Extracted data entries
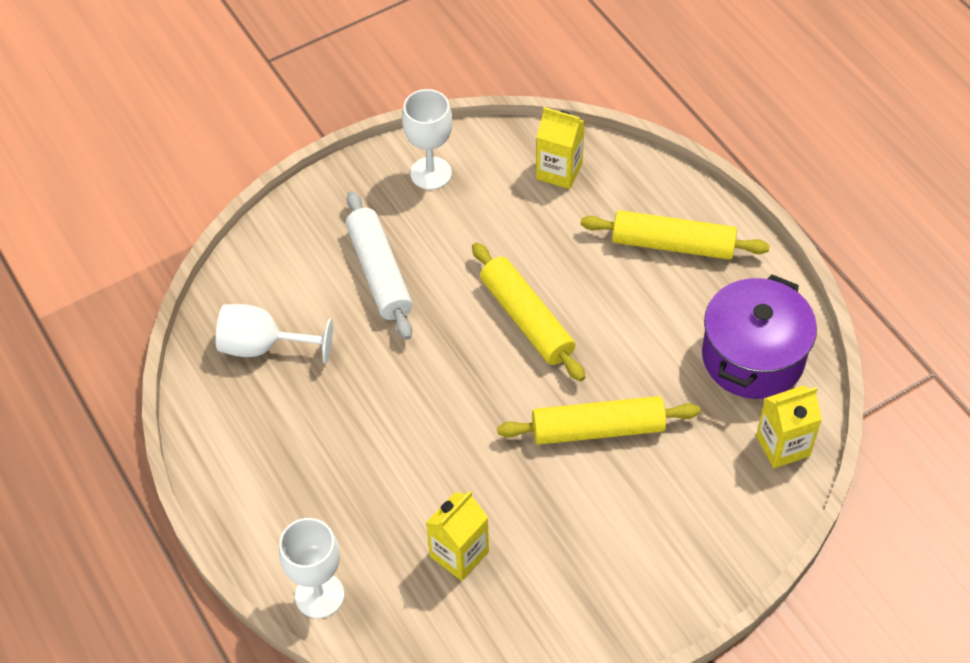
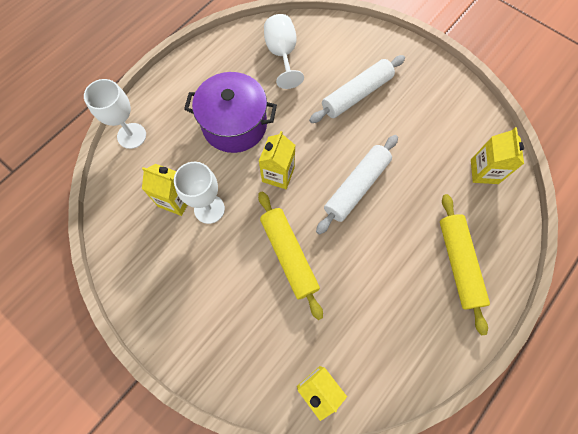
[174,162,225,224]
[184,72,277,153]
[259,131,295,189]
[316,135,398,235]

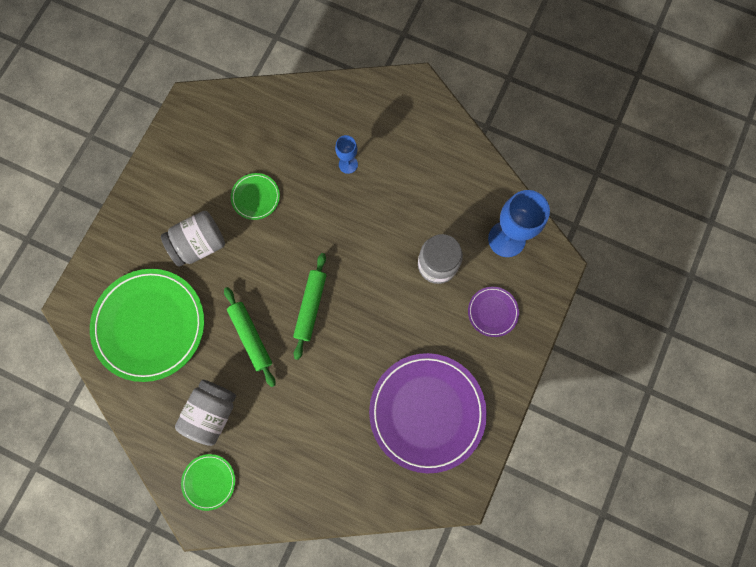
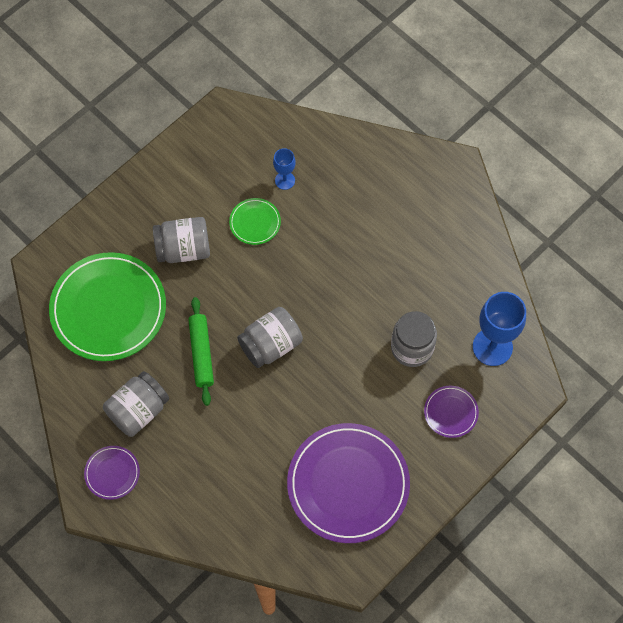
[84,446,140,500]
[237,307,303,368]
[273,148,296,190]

[EXERCISE]
The job here is to write out the records exactly, pictures excluded.

[RESULT BELOW]
[174,162,225,224]
[184,72,277,153]
[259,131,295,189]
[316,135,398,235]

[84,446,140,500]
[237,307,303,368]
[273,148,296,190]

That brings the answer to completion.